Exercise instructions: Below are entries. Reproduce exactly the lines between the line holding "grey rolling pin: 1 -> 4" and the line holding "purple trophy: 0 -> 1", inclusive, and only those.

Input:
::::::

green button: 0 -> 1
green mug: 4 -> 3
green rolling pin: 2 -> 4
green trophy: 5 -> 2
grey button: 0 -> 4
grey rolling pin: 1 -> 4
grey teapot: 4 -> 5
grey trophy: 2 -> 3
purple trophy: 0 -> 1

::::::

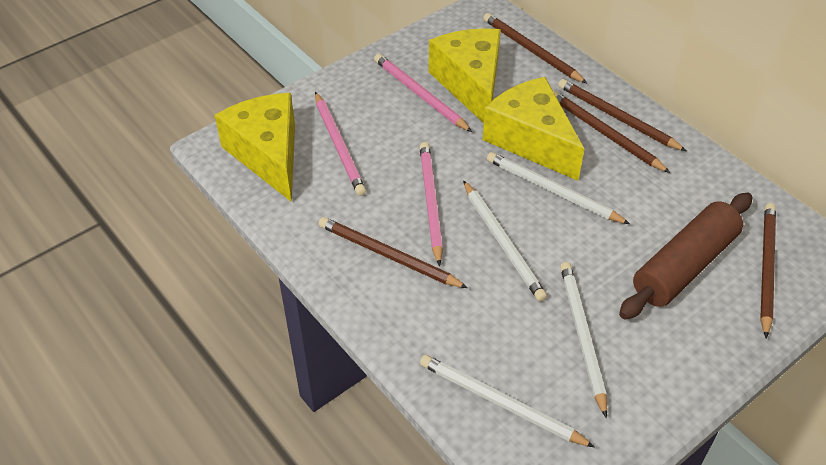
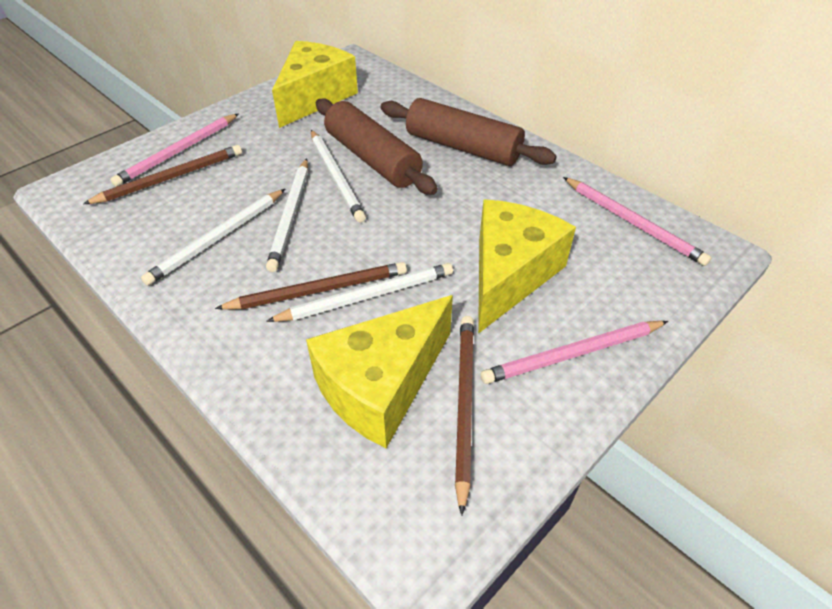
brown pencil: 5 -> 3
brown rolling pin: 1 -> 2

::::::

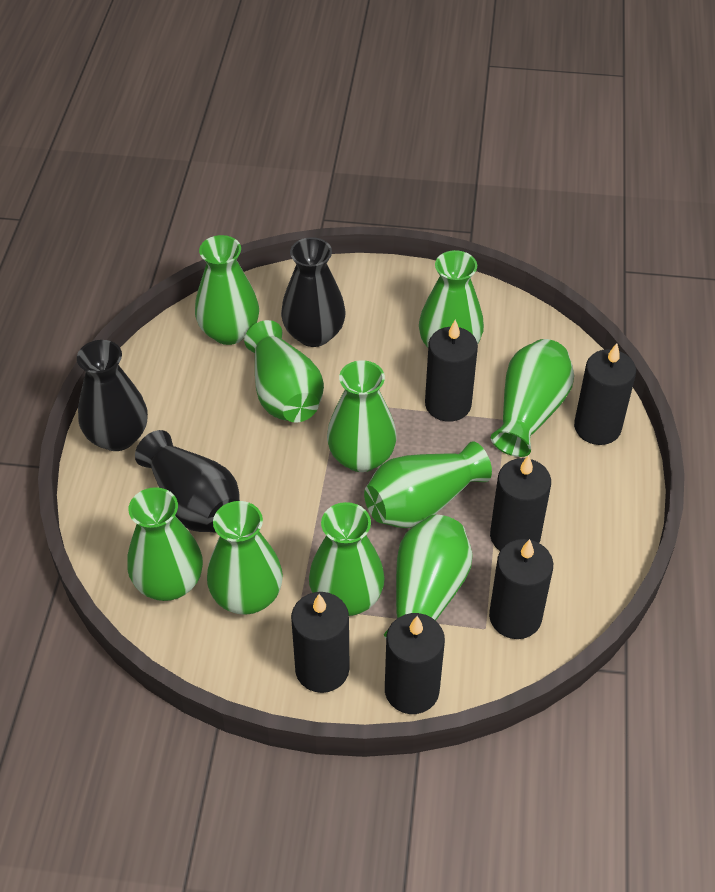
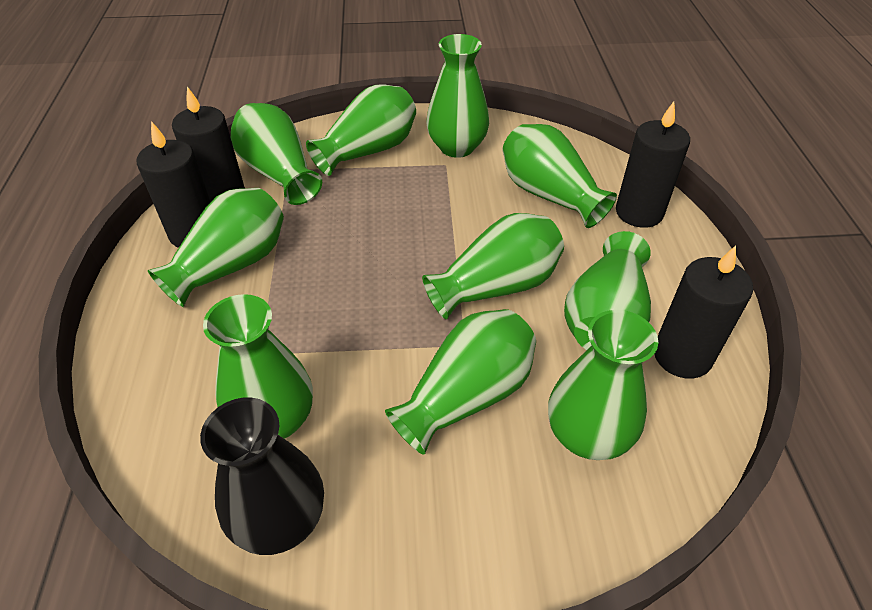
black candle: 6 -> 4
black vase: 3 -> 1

::::::

Response to this task:
grey rolling pin: 1 -> 4
grey teapot: 4 -> 5
grey trophy: 2 -> 3
purple trophy: 0 -> 1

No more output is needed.